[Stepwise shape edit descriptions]
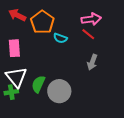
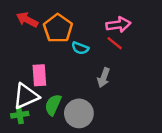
pink rectangle: (14, 48) -> (39, 75), moved
gray arrow: (92, 62) -> (104, 78), moved
white triangle: (16, 77) -> (26, 96), turned 45

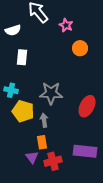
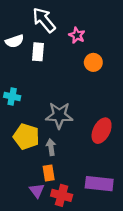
white rectangle: (22, 57) -> (38, 52), moved
cyan cross: (11, 90) -> (12, 96), moved
red cross: (53, 161) -> (62, 195), turned 30

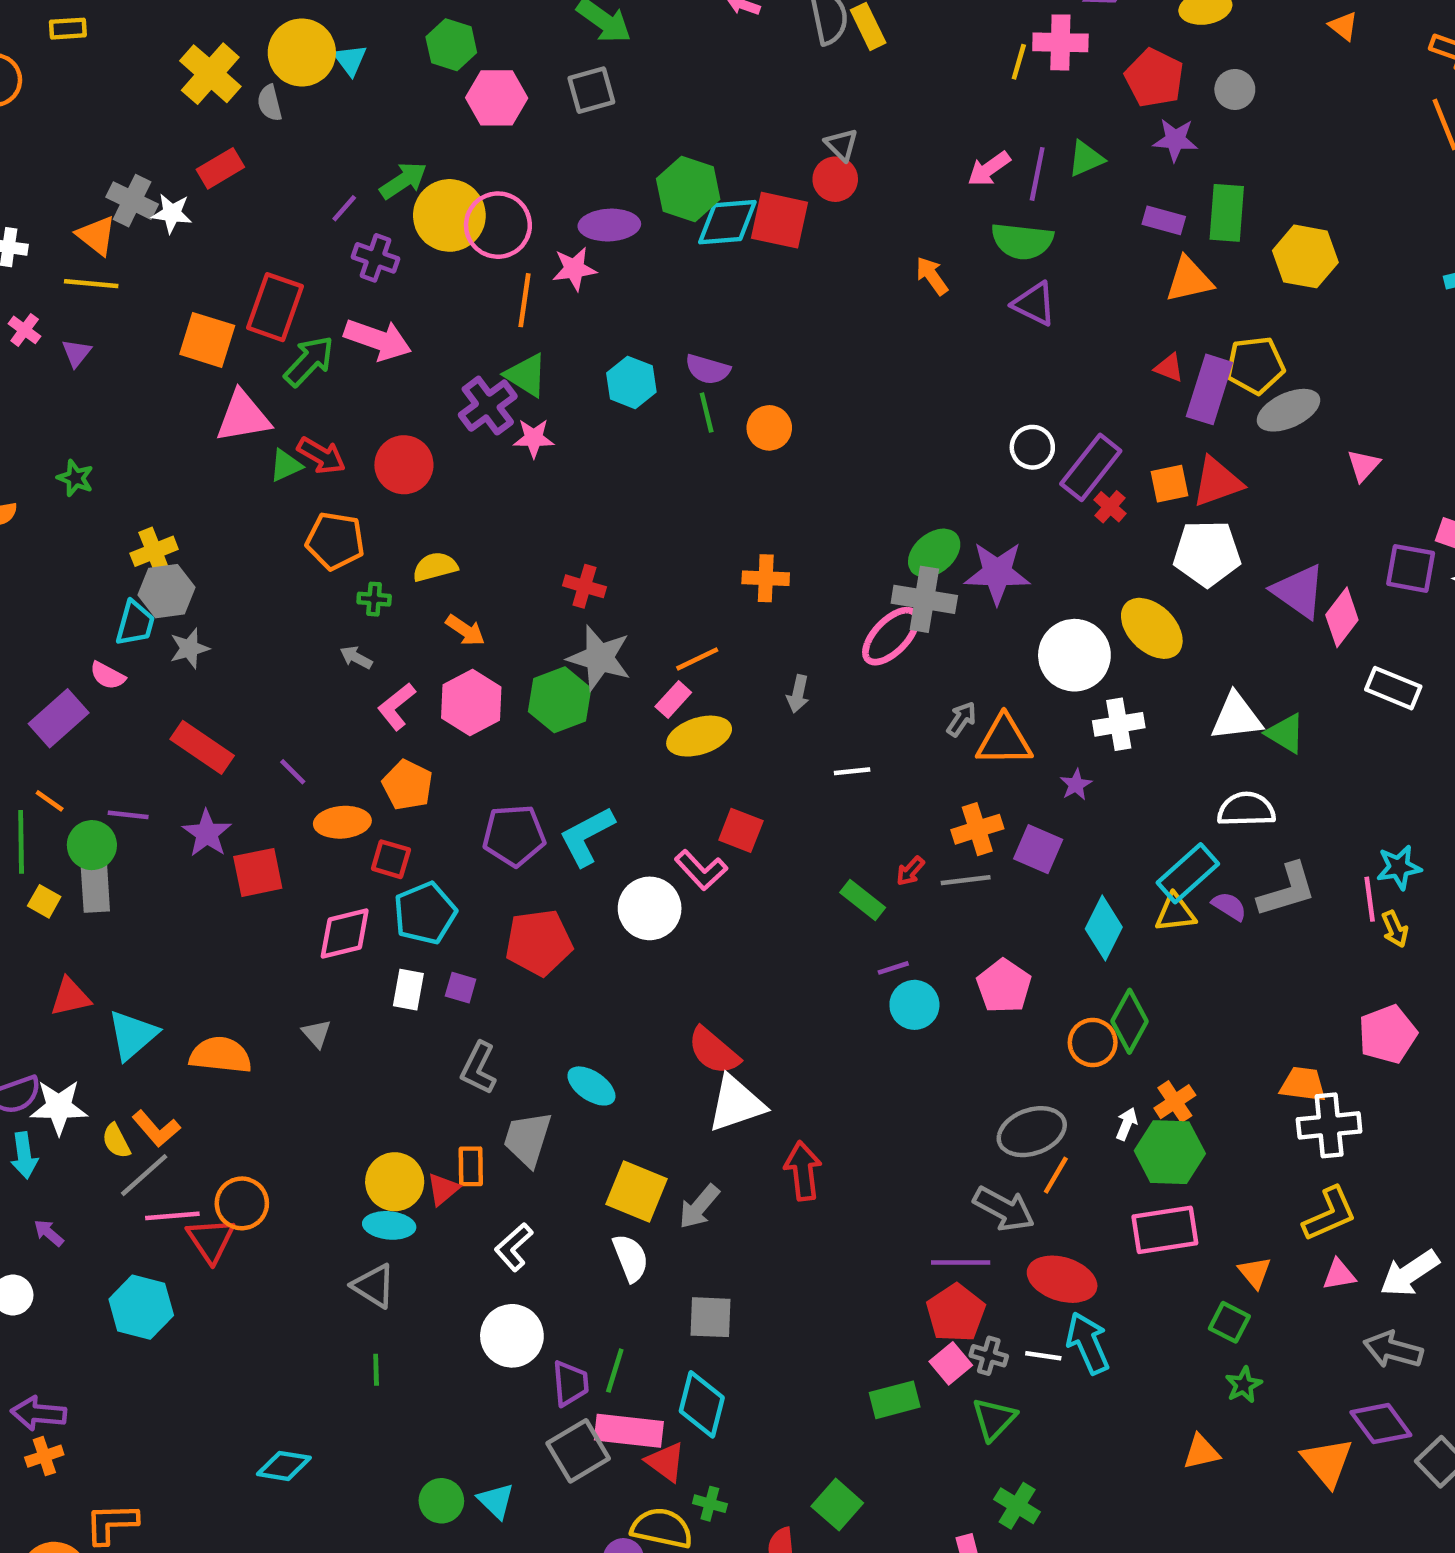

What is expected ▸
Although the records contain pictures, only their text should be repeated, exactly as it appears.

Result ▸
pink rectangle: (14, 48) -> (39, 75), moved
gray arrow: (92, 62) -> (104, 78), moved
white triangle: (16, 77) -> (26, 96), turned 45

white rectangle: (22, 57) -> (38, 52), moved
cyan cross: (11, 90) -> (12, 96), moved
red cross: (53, 161) -> (62, 195), turned 30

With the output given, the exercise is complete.